↓↓↓

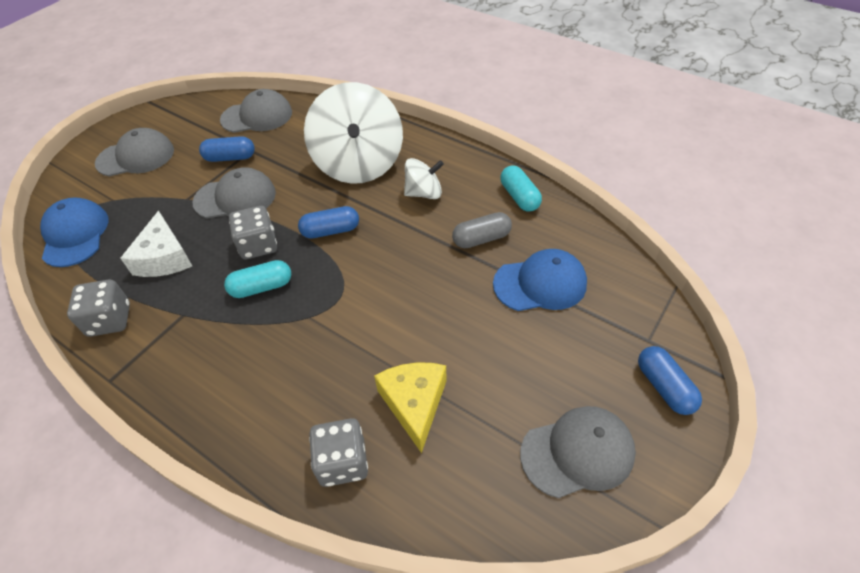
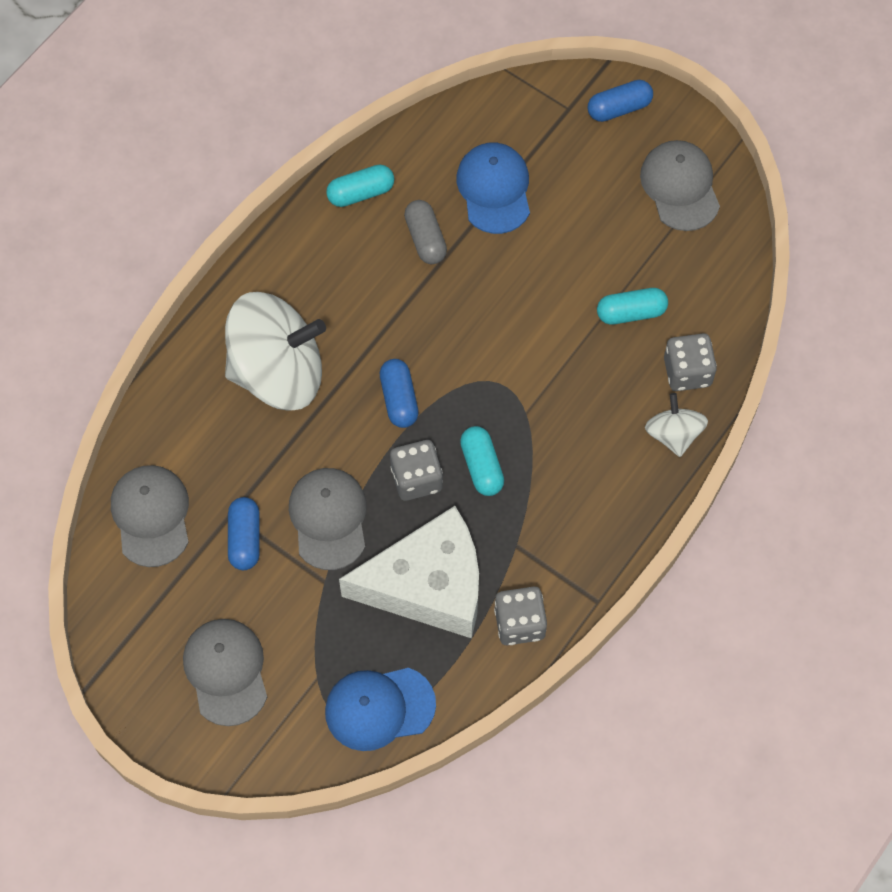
camera: 90 degrees left, 15 degrees up
(164, 258) = (428, 585): white cheese -> white cheese, size x1.70
(414, 403) = (631, 312): yellow cheese -> turquoise capsule
(424, 193) = (343, 296): white spinning top -> white spinning top (673, 434)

↑↑↑

» **EXERCISE BRIEF**
Using the material above, work out how many lines hold the word "cheese". Reply with that number alone.

» **TASK ANSWER**
2